* WHAT TO PRODUCE:
Word for word, restate the listing that follows and leave out the images.

* EXTRACTED ENTRIES:
--

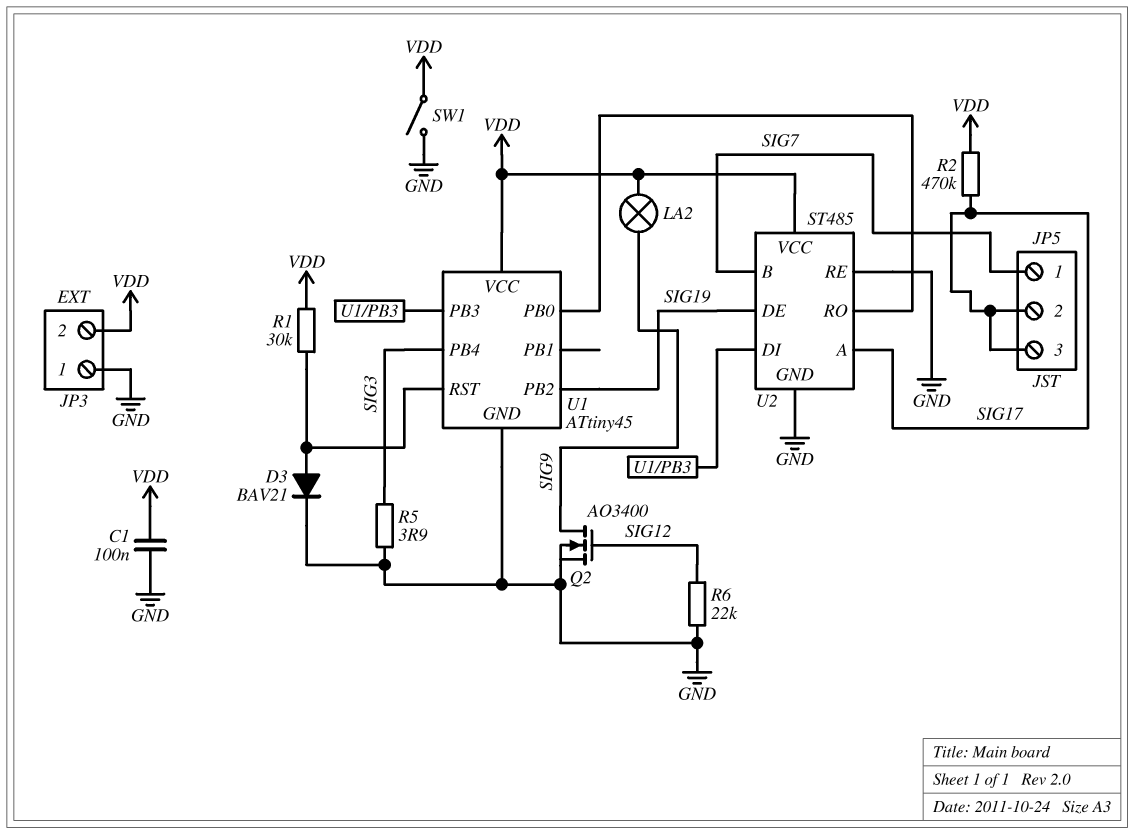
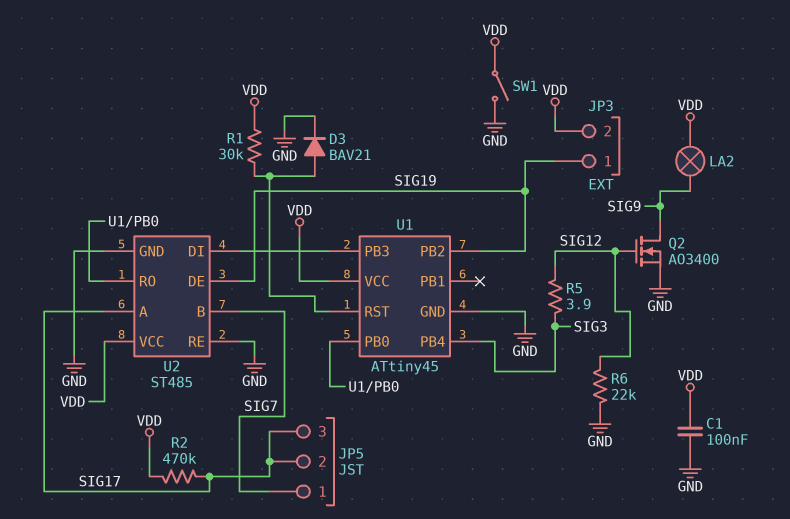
JP3 pin 1: GND -> SIG19
R5: 3.9 (GND, SIG3) -> 3.9 (SIG3, SIG12)

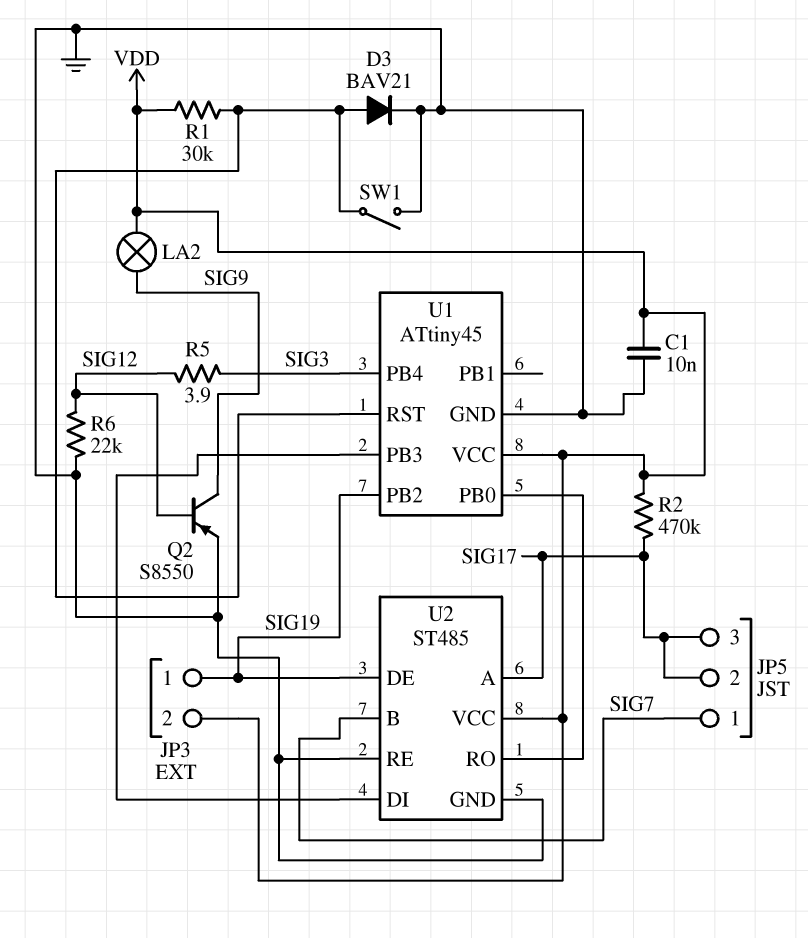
C1: 100nF (GND, VDD) -> 10nF (GND, VDD)
Q2: NMOS AO3400 (G SIG12, D SIG9, S GND) -> PNP S8550 (B SIG12, C SIG9, E GND)
SW1: switch (GND, VDD) -> switch (GND, U1/RST)

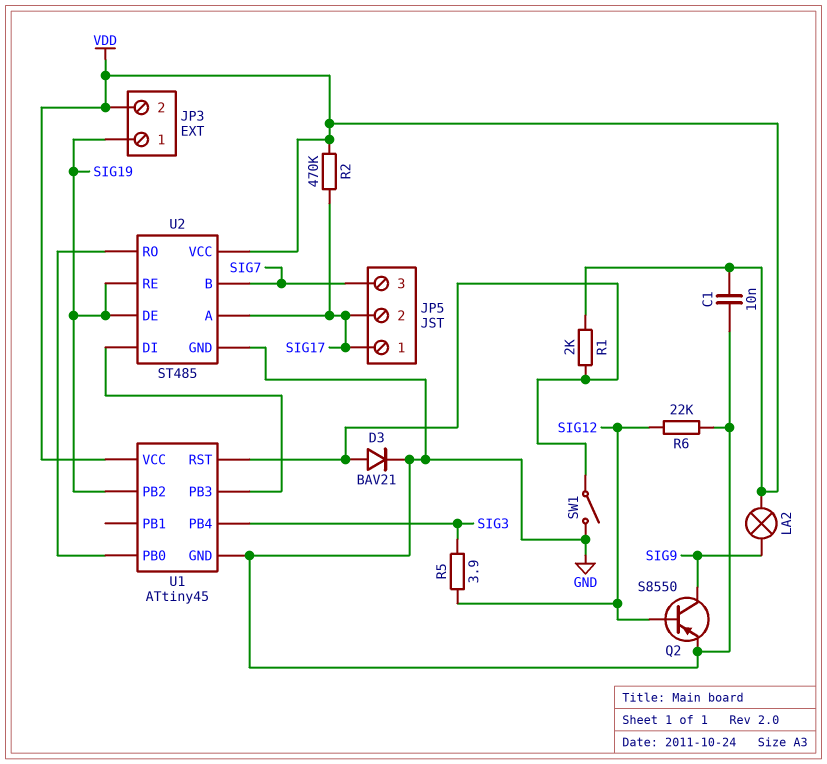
JP5 pin 1: SIG7 -> SIG17
JP5 pin 3: SIG17 -> SIG7
R1: 30k (U1/RST, VDD) -> 2k (U1/RST, VDD)
U2 pin RE: GND -> SIG19

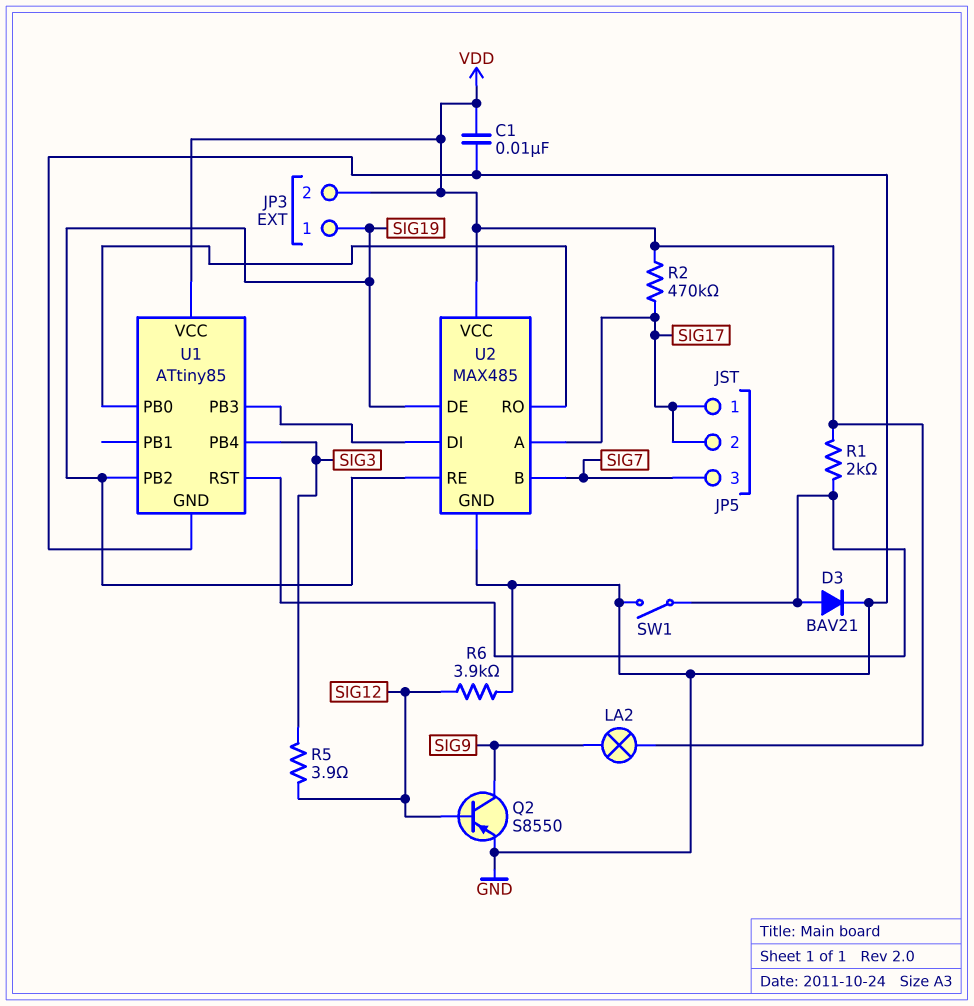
R6: 22k (GND, SIG12) -> 3.9k (GND, SIG12)
U1: ATtiny45 -> ATtiny85
U2: ST485 -> MAX485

--

* RESPONSE TO THIS EXERCISE:
JP3 pin 1: GND -> SIG19
R5: 3.9 (GND, SIG3) -> 3.9 (SIG3, SIG12)

C1: 100nF (GND, VDD) -> 10nF (GND, VDD)
Q2: NMOS AO3400 (G SIG12, D SIG9, S GND) -> PNP S8550 (B SIG12, C SIG9, E GND)
SW1: switch (GND, VDD) -> switch (GND, U1/RST)

JP5 pin 1: SIG7 -> SIG17
JP5 pin 3: SIG17 -> SIG7
R1: 30k (U1/RST, VDD) -> 2k (U1/RST, VDD)
U2 pin RE: GND -> SIG19

R6: 22k (GND, SIG12) -> 3.9k (GND, SIG12)
U1: ATtiny45 -> ATtiny85
U2: ST485 -> MAX485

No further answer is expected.